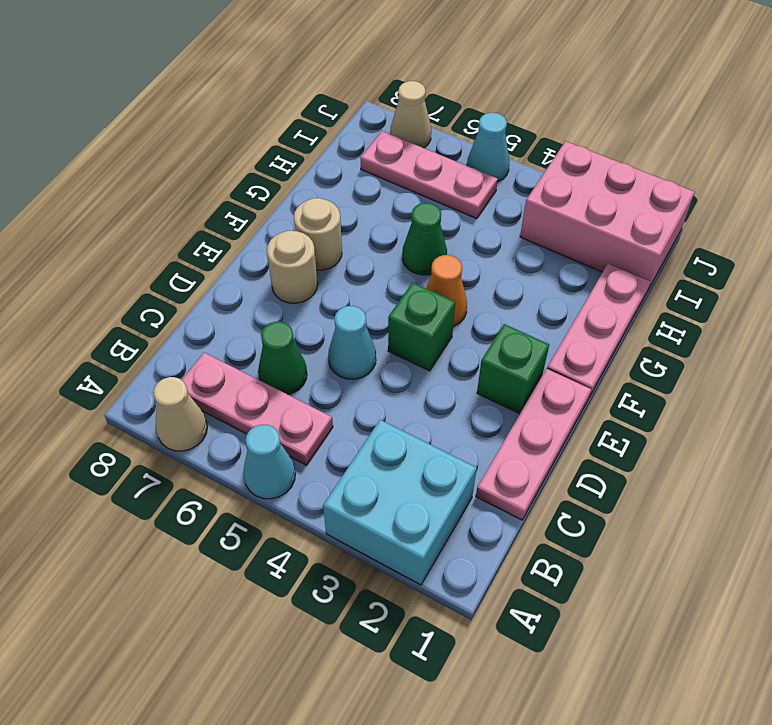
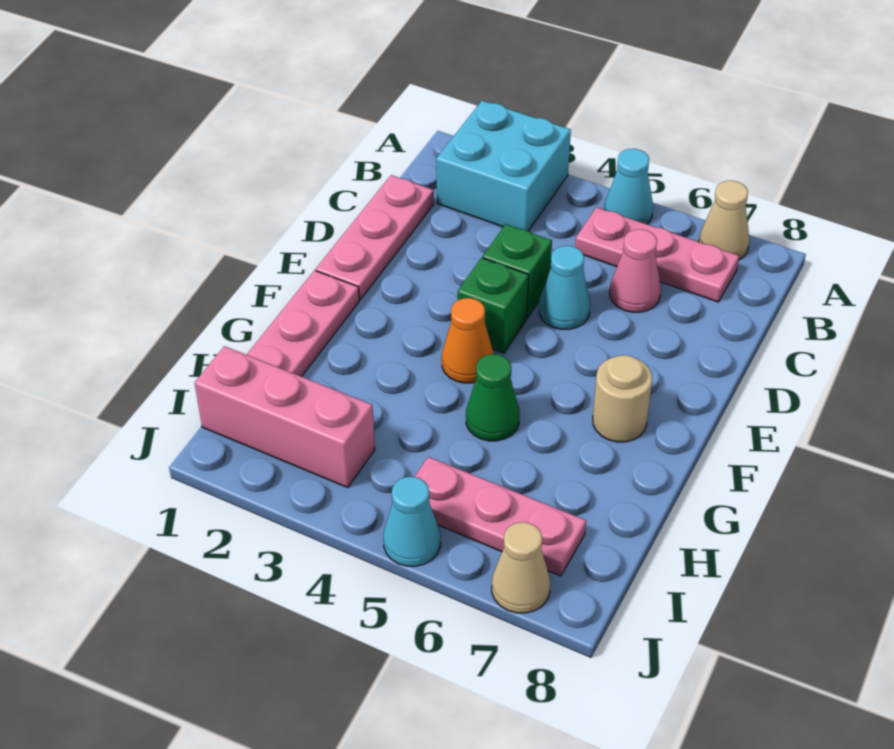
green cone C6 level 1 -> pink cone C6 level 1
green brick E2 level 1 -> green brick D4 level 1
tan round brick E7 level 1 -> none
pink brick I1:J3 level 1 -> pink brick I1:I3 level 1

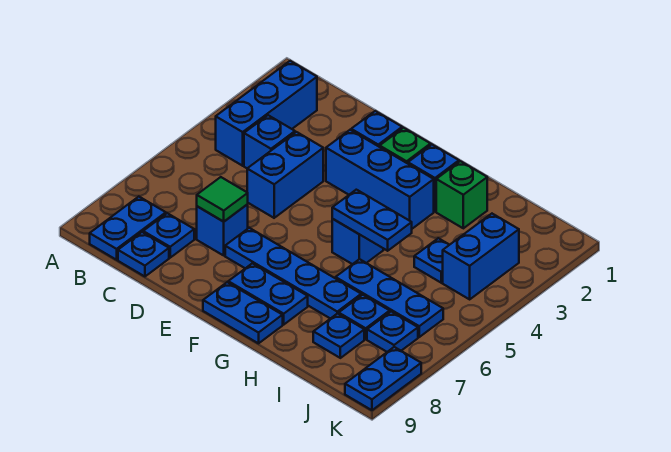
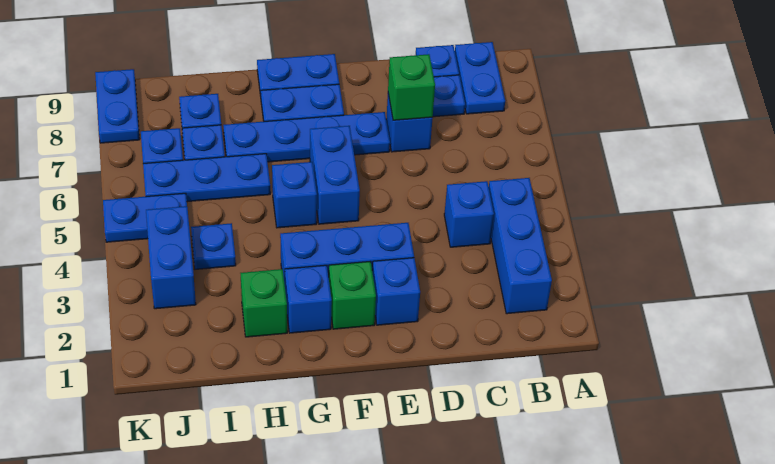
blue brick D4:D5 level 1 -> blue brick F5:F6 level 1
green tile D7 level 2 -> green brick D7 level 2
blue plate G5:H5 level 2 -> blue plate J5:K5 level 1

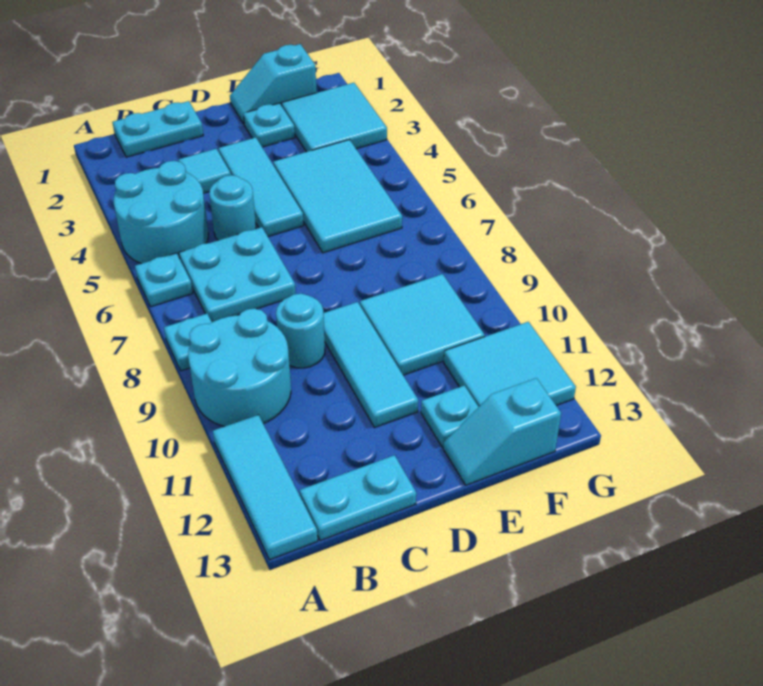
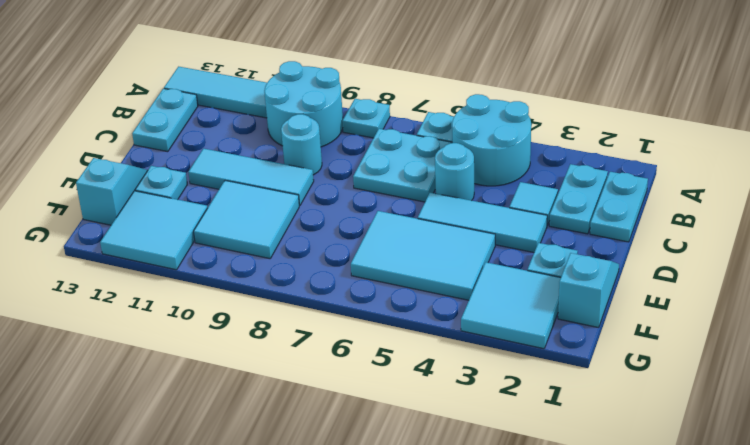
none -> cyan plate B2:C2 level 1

----

▸ **WHAT THE TASK REQUIRES**: Would you retype the listing above exactly, omitting its pictures?

▸ **RESULT OF THE TASK**:
green cone C6 level 1 -> pink cone C6 level 1
green brick E2 level 1 -> green brick D4 level 1
tan round brick E7 level 1 -> none
pink brick I1:J3 level 1 -> pink brick I1:I3 level 1

blue brick D4:D5 level 1 -> blue brick F5:F6 level 1
green tile D7 level 2 -> green brick D7 level 2
blue plate G5:H5 level 2 -> blue plate J5:K5 level 1

none -> cyan plate B2:C2 level 1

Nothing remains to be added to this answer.